» What the task asks
If a line in the records contains the string "none", show that line.

» Material to process
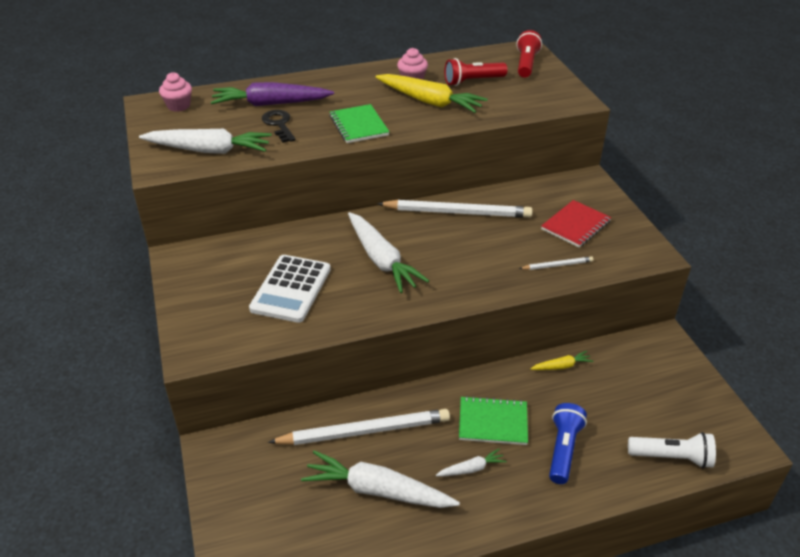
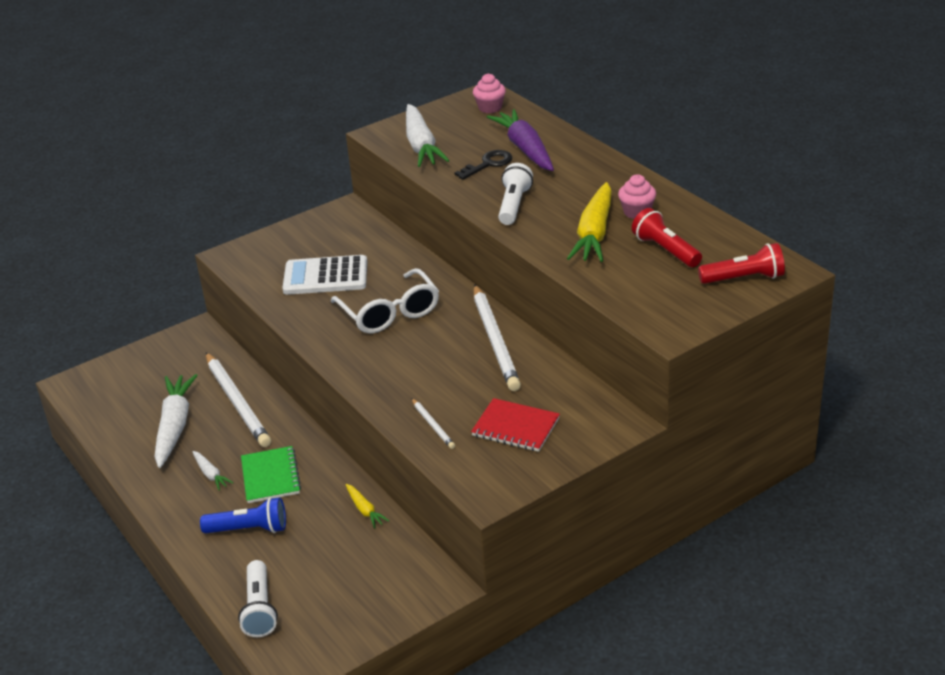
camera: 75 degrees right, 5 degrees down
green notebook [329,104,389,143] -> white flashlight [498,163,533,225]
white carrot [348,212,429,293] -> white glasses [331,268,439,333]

--

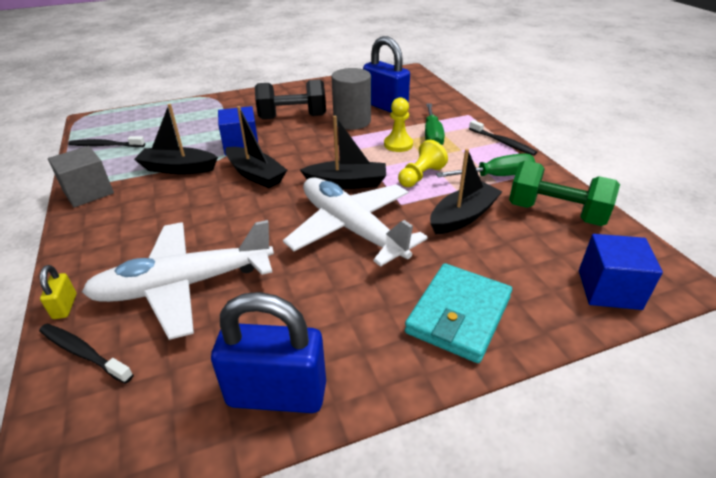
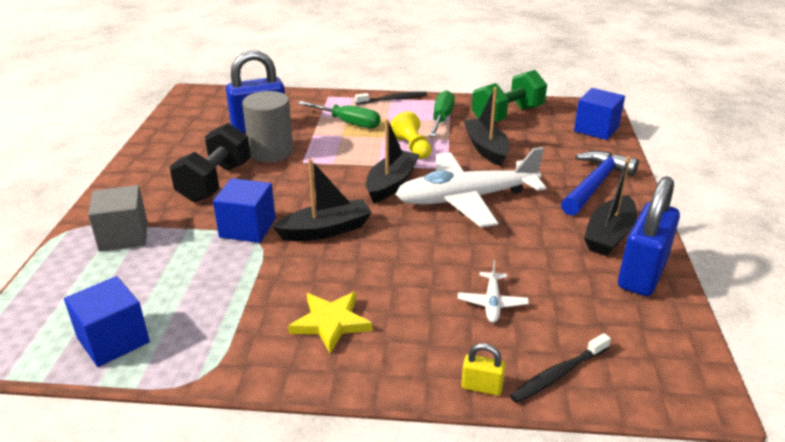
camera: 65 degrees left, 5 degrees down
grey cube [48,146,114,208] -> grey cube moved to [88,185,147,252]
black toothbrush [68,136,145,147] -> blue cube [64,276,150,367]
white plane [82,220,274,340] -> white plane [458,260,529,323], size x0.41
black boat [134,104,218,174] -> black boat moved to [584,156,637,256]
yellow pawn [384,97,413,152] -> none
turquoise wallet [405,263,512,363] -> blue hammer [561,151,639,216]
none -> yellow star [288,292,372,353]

--

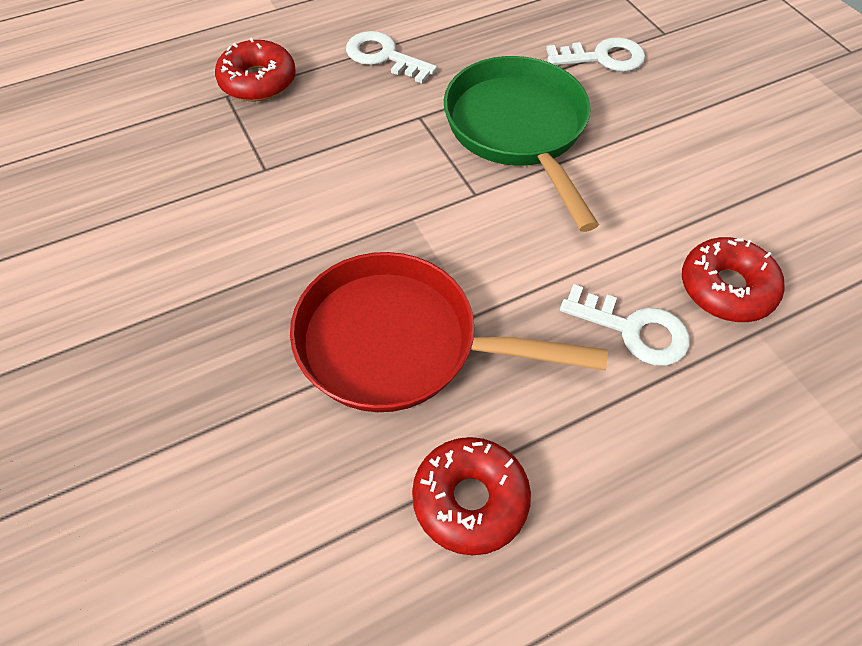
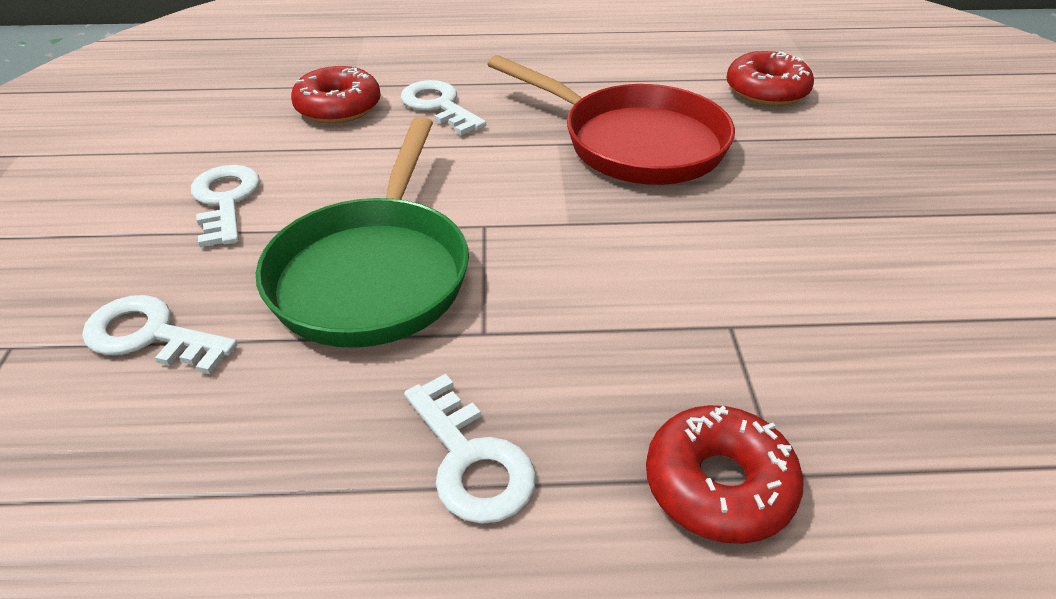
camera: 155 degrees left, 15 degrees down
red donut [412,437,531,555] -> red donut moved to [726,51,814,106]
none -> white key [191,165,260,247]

» Your solution
yellow pawn [384,97,413,152] -> none
none -> yellow star [288,292,372,353]
none -> white key [191,165,260,247]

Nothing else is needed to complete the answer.